| Activity |
Pictures stay out of the copy. Repeat exactly the lines from the first entry below through the line that contains "(801, 412) = (370, 301): blue", and nothing beyond.

- - -

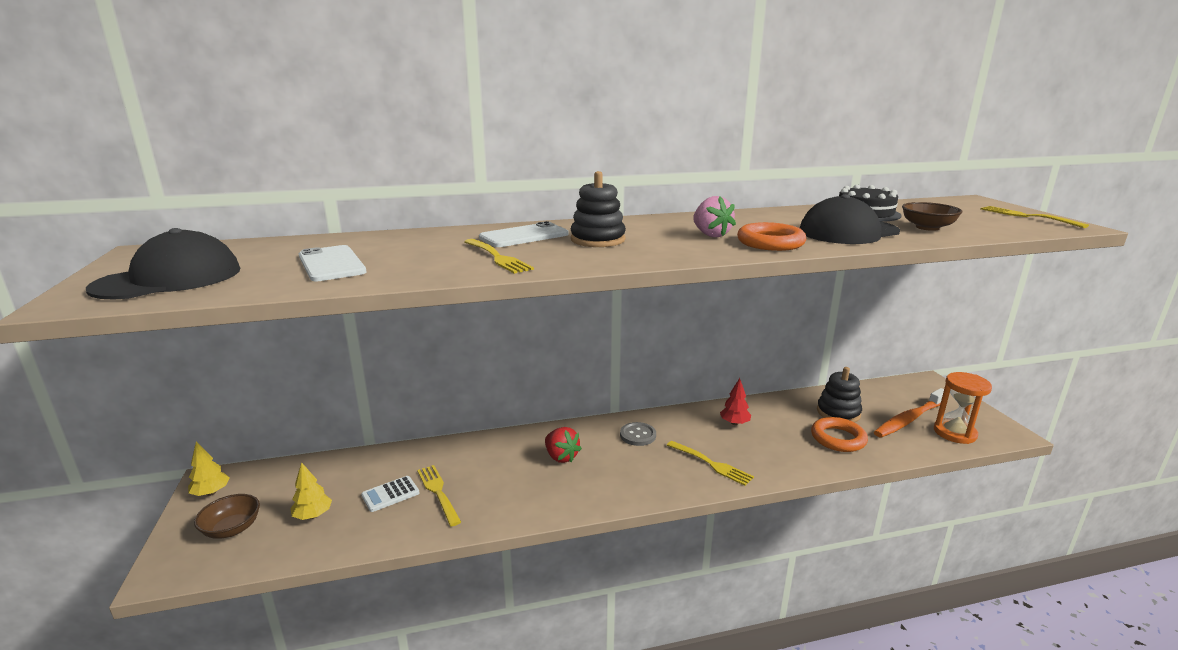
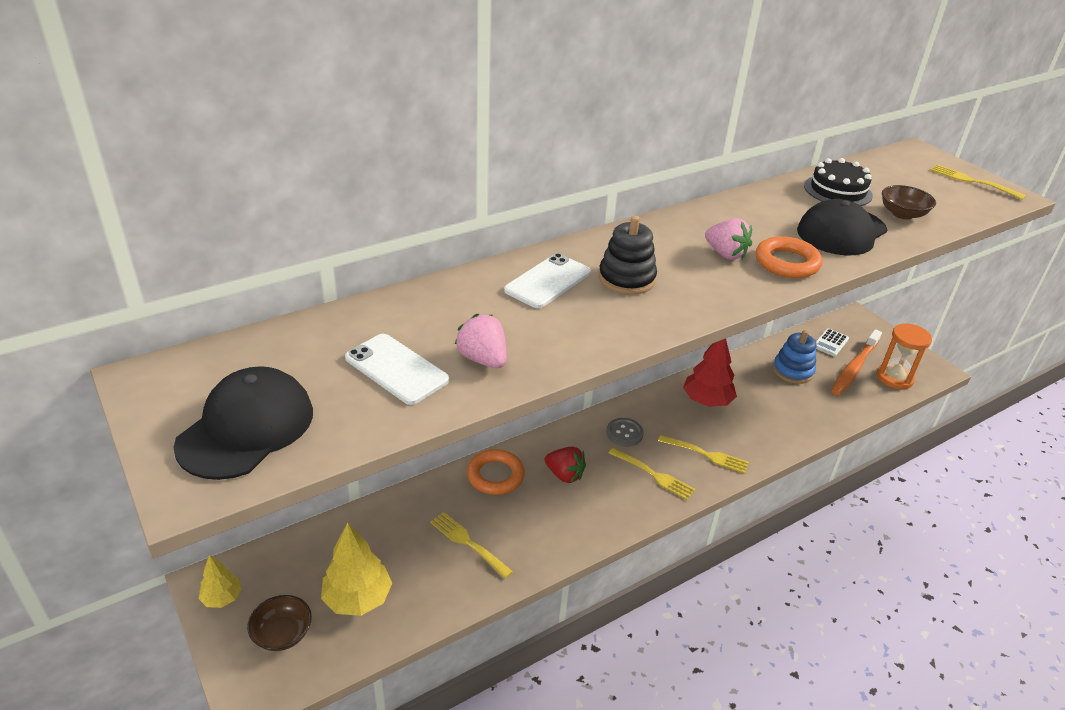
camera: 20 degrees left, 15 degrees up
(313, 515) = (358, 598): yellow tree -> yellow tree, size x1.71
(390, 494) = (421, 556): white calculator -> white calculator (830, 343)
(410, 266) = (483, 359): none -> pink strawberry
(497, 257) = (555, 329): yellow fork -> yellow fork (653, 474)
(734, 423) = (707, 401): red tree -> red tree, size x1.71
(838, 412) = (793, 371): black stacking toy -> blue stacking toy
(838, 438) = (803, 403): orange ring -> orange ring (495, 475)

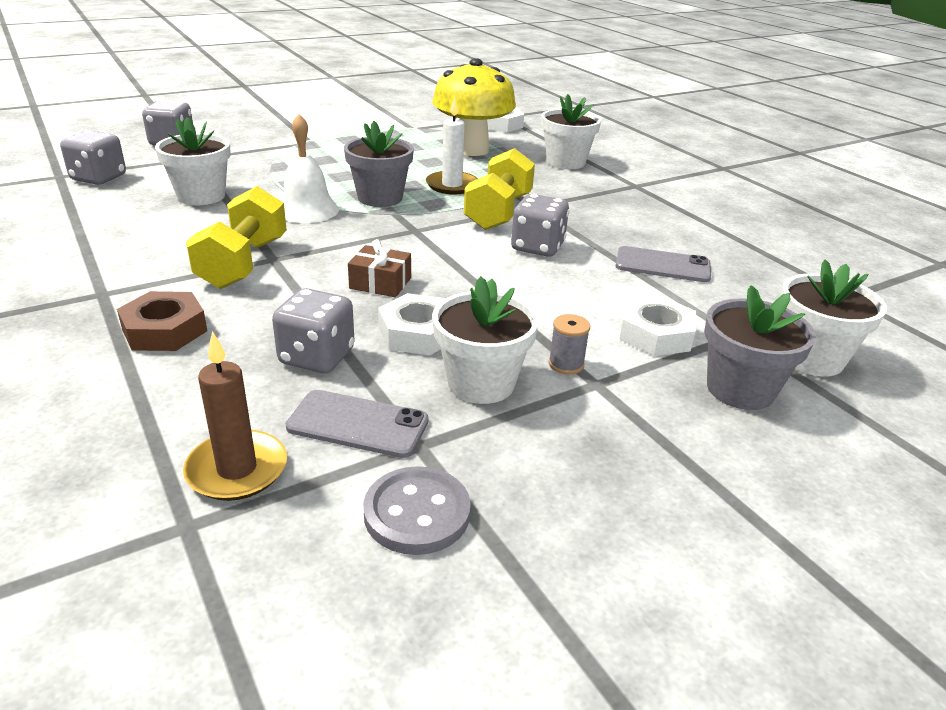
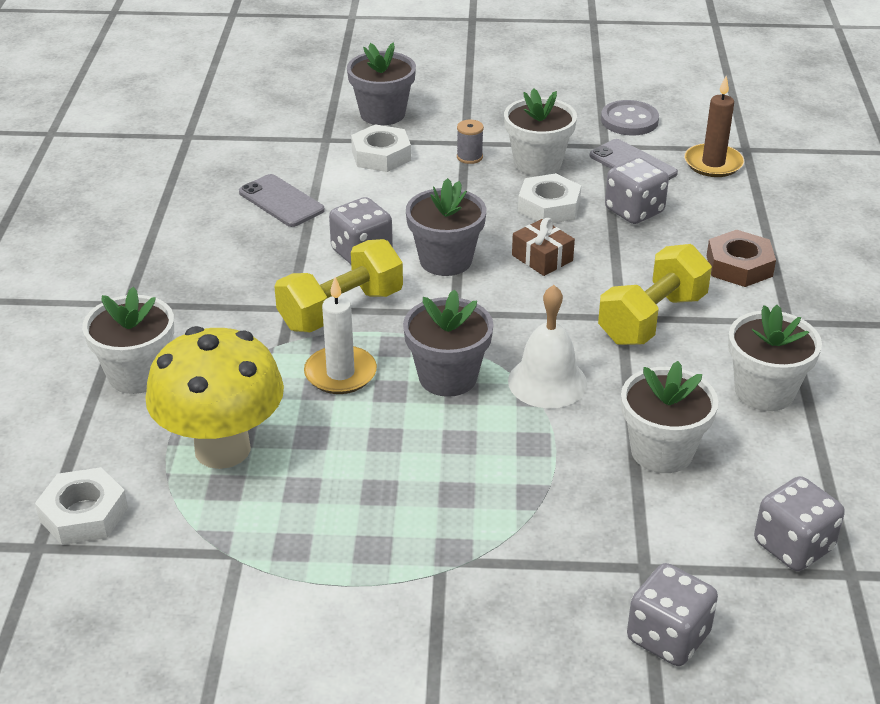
camera: 145 degrees left, 5 degrees up
(463, 259) = (445, 260): none -> grey flower pot
(811, 358) = (305, 113): white flower pot -> white flower pot (764, 391)

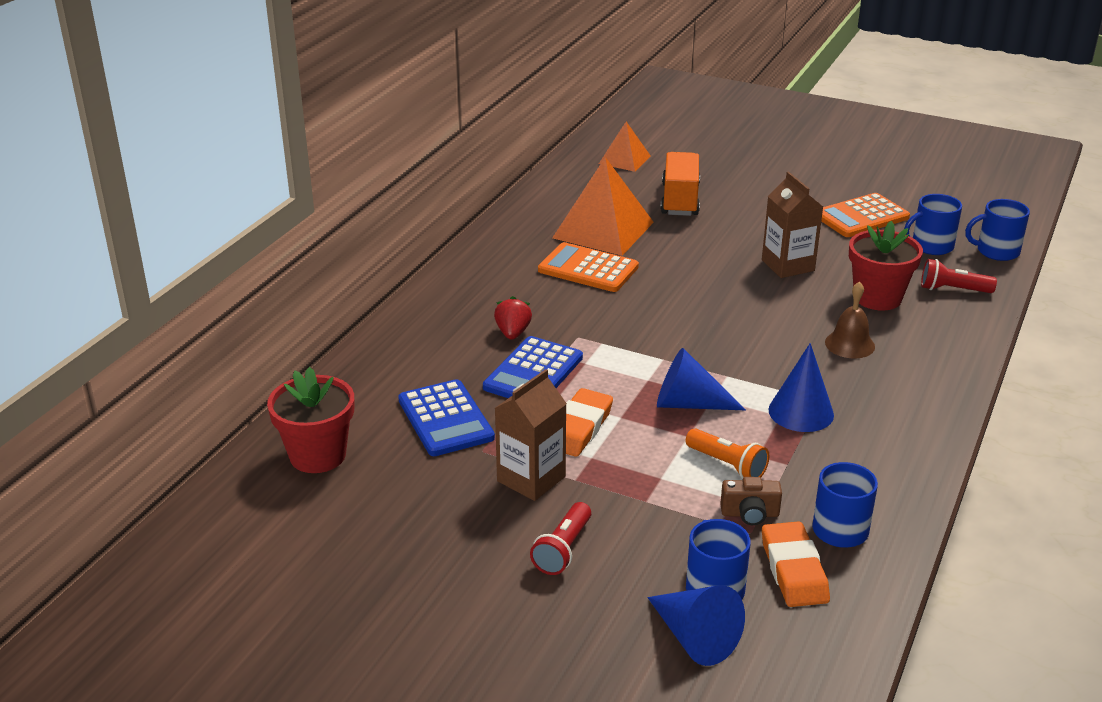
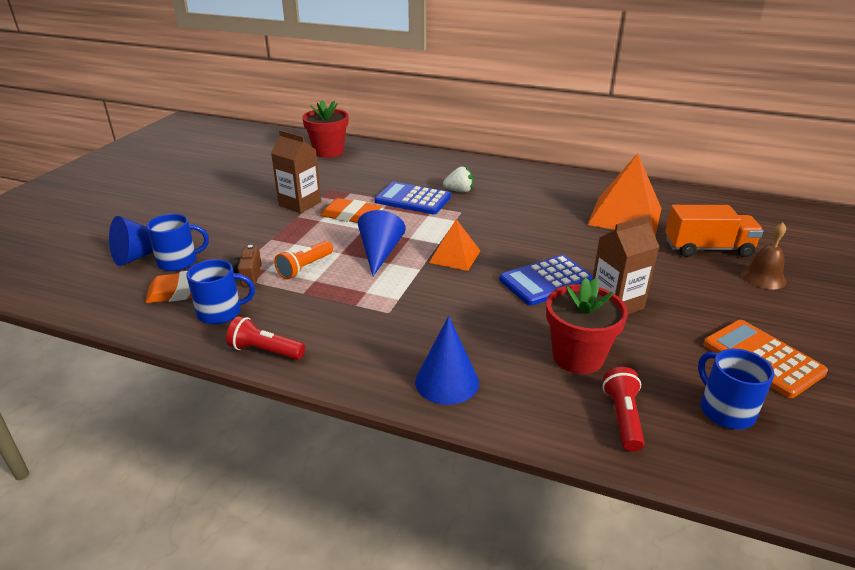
camera: 85 degrees right, 0 degrees up
(445, 419) = (361, 178): blue calculator -> blue calculator (546, 281)
(513, 333) = (459, 191): red strawberry -> white strawberry
(563, 549) = (232, 215): red flashlight -> red flashlight (265, 351)
(588, 269) = (558, 212): orange calculator -> none
(624, 159) = (766, 222): orange pyramid -> orange pyramid (455, 256)
(801, 412) = (370, 301): blue cone -> blue cone (447, 381)
(849, 344) = (481, 333): brown bell -> brown bell (763, 277)
(996, 251) = (753, 474): blue mug -> none

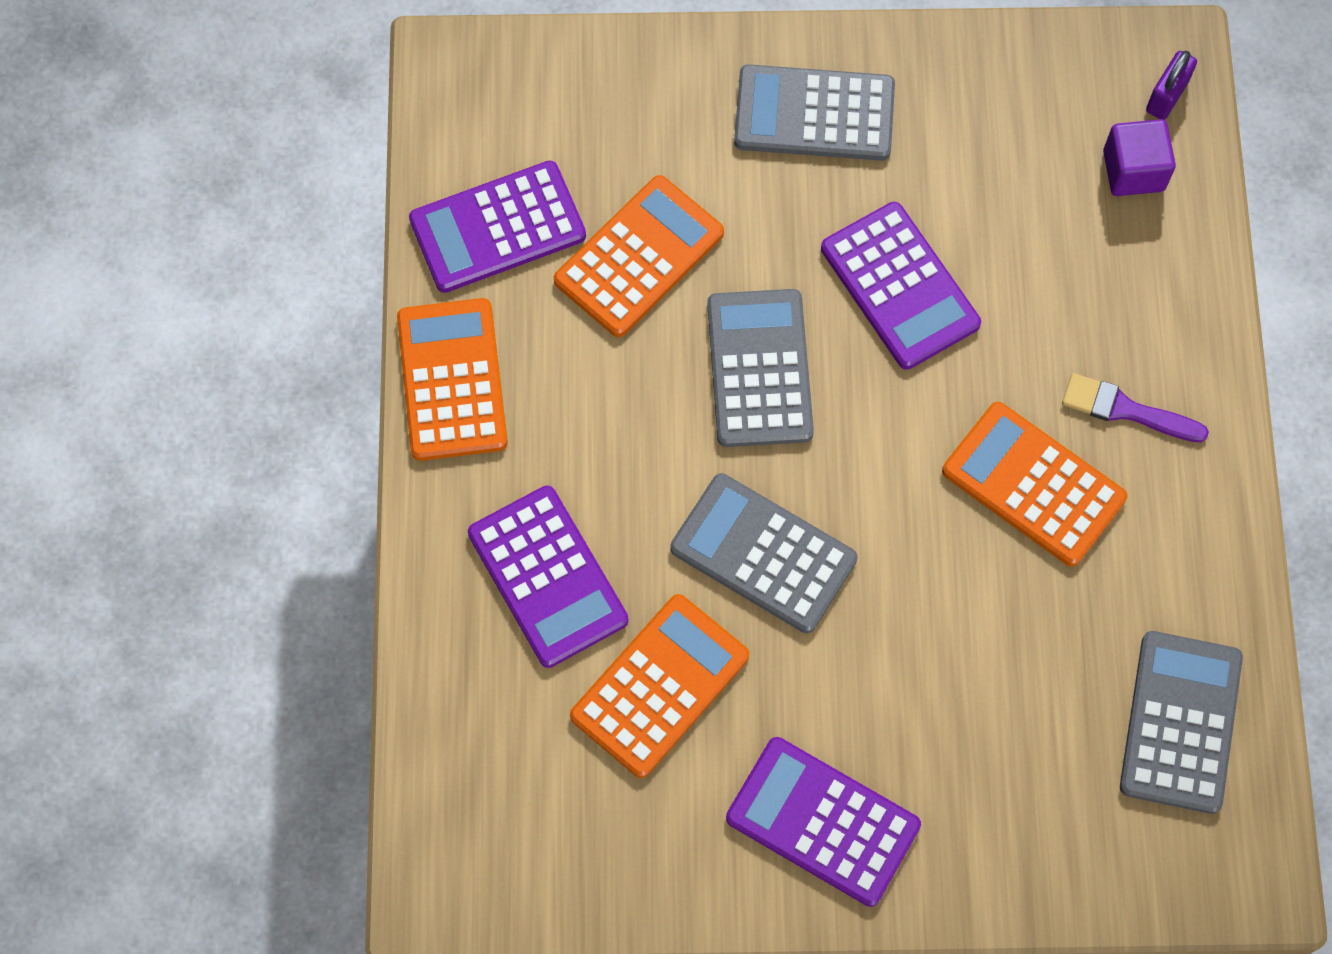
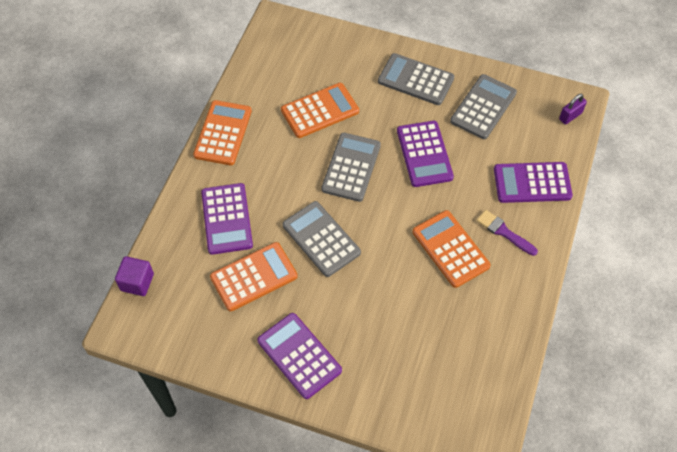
camera: 20 degrees right, 10 degrees down
(497, 228) = (267, 83): purple calculator -> purple calculator (532, 183)
(1133, 171) = (544, 140): purple cube -> purple cube (137, 282)
(1180, 722) = (478, 369): grey calculator -> grey calculator (483, 107)

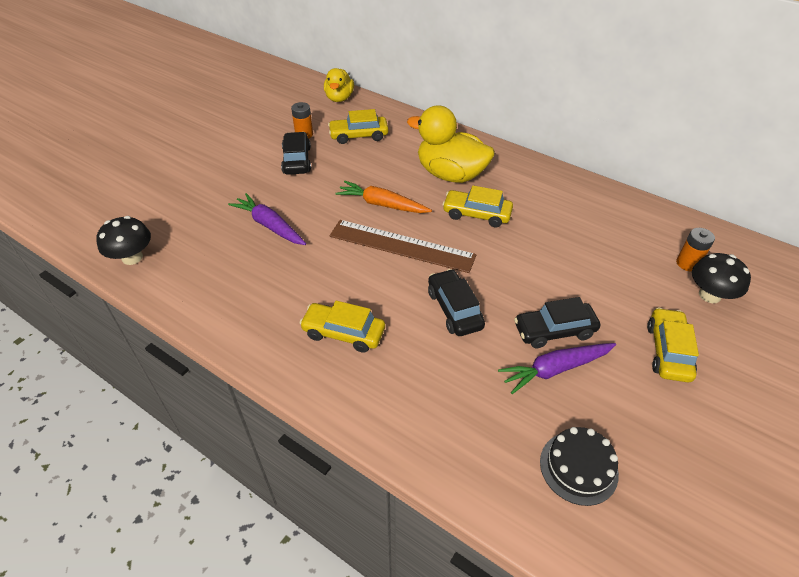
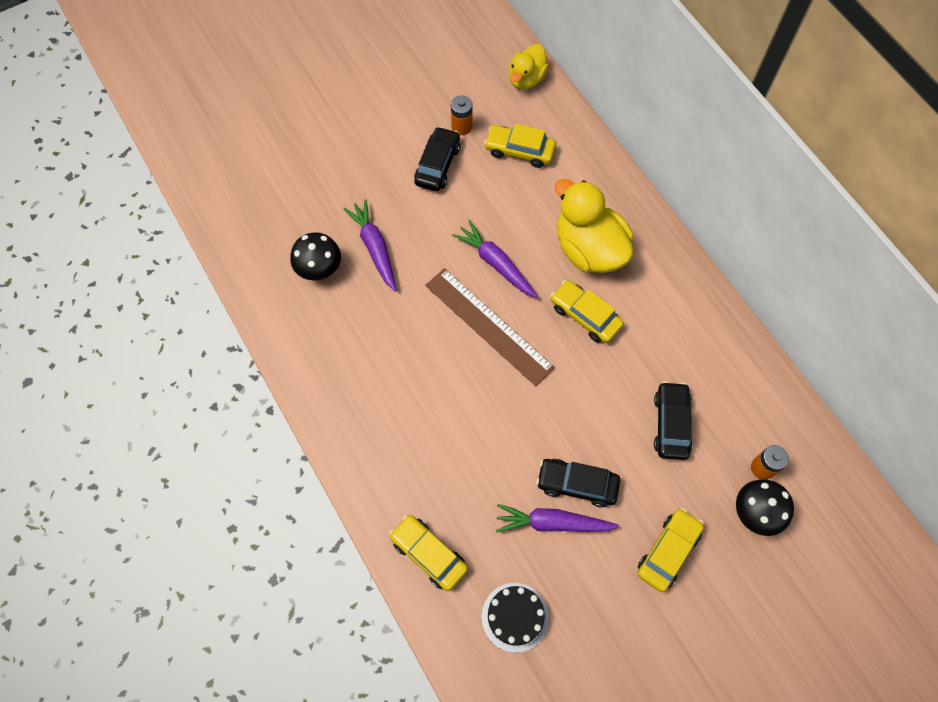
camera: 25 degrees right, 20 degrees up
(132, 257) = (238, 238): black mushroom -> black mushroom (319, 268)
(343, 333) = (389, 404): yellow car -> yellow car (429, 554)
(382, 204) = (496, 263): orange carrot -> purple carrot
(454, 309) = (499, 421): black car -> black car (671, 424)

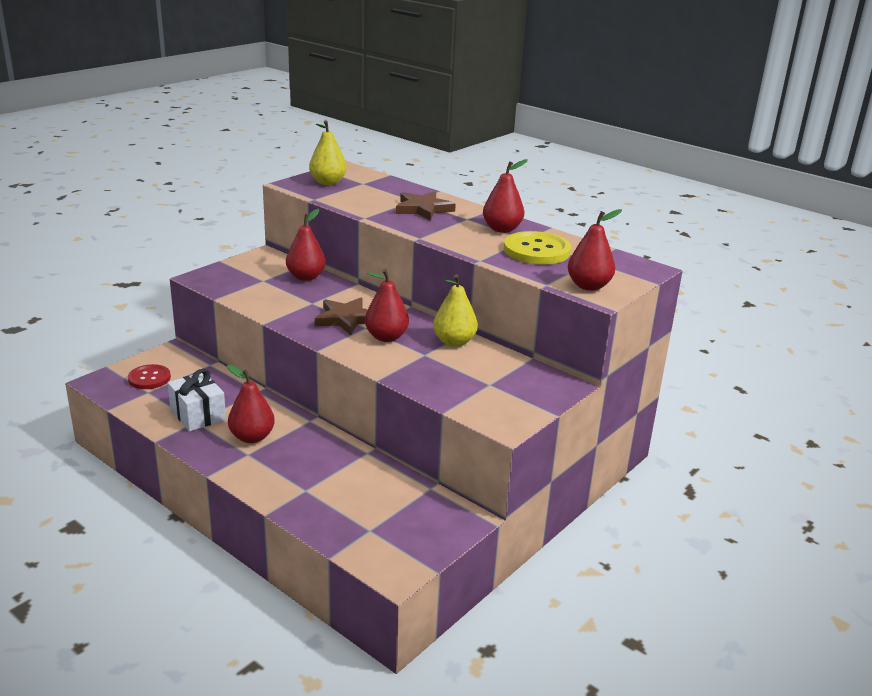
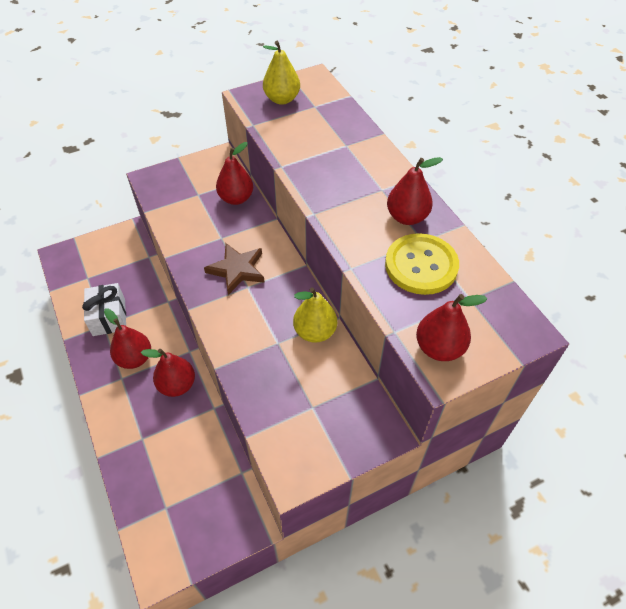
camera: 25 degrees right, 25 degrees up
(149, 378) = (96, 261): red button -> none
(386, 337) = (257, 307): red pear -> red pear (177, 385)
(423, 209) = (347, 163): brown star -> none

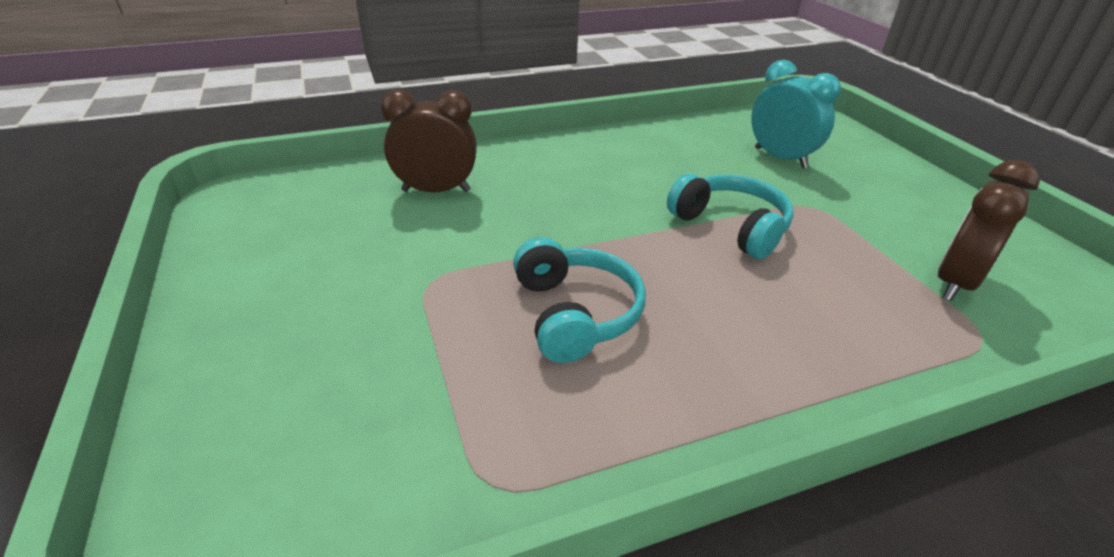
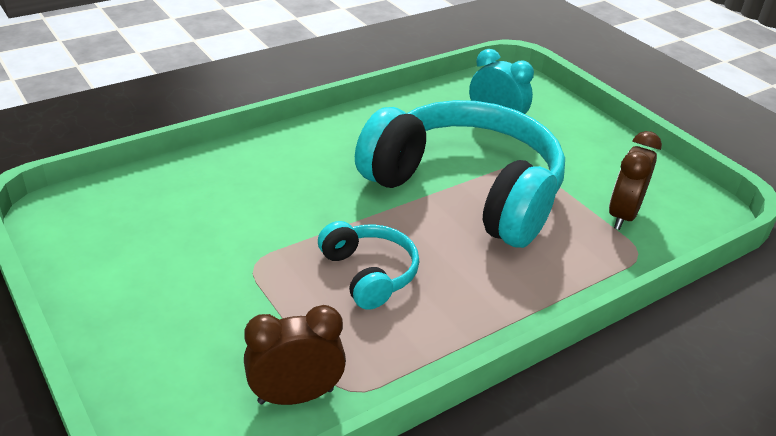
camera: 15 degrees left, 0 degrees up
(436, 191) = (226, 186): brown clock -> brown clock (295, 396)
(730, 227) = (466, 190): turquoise headphones -> turquoise headphones, size x2.20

- - -

| Written response |
camera: 20 degrees left, 15 degrees up
(313, 515) = (358, 598): yellow tree -> yellow tree, size x1.71
(390, 494) = (421, 556): white calculator -> white calculator (830, 343)
(410, 266) = (483, 359): none -> pink strawberry
(497, 257) = (555, 329): yellow fork -> yellow fork (653, 474)
(734, 423) = (707, 401): red tree -> red tree, size x1.71
(838, 412) = (793, 371): black stacking toy -> blue stacking toy
(838, 438) = (803, 403): orange ring -> orange ring (495, 475)

camera: 145 degrees left, 5 degrees up
(463, 259) = (445, 260): none -> grey flower pot
(811, 358) = (305, 113): white flower pot -> white flower pot (764, 391)

camera: 85 degrees right, 0 degrees up
(445, 419) = (361, 178): blue calculator -> blue calculator (546, 281)
(513, 333) = (459, 191): red strawberry -> white strawberry
(563, 549) = (232, 215): red flashlight -> red flashlight (265, 351)
(588, 269) = (558, 212): orange calculator -> none
(624, 159) = (766, 222): orange pyramid -> orange pyramid (455, 256)
(801, 412) = (370, 301): blue cone -> blue cone (447, 381)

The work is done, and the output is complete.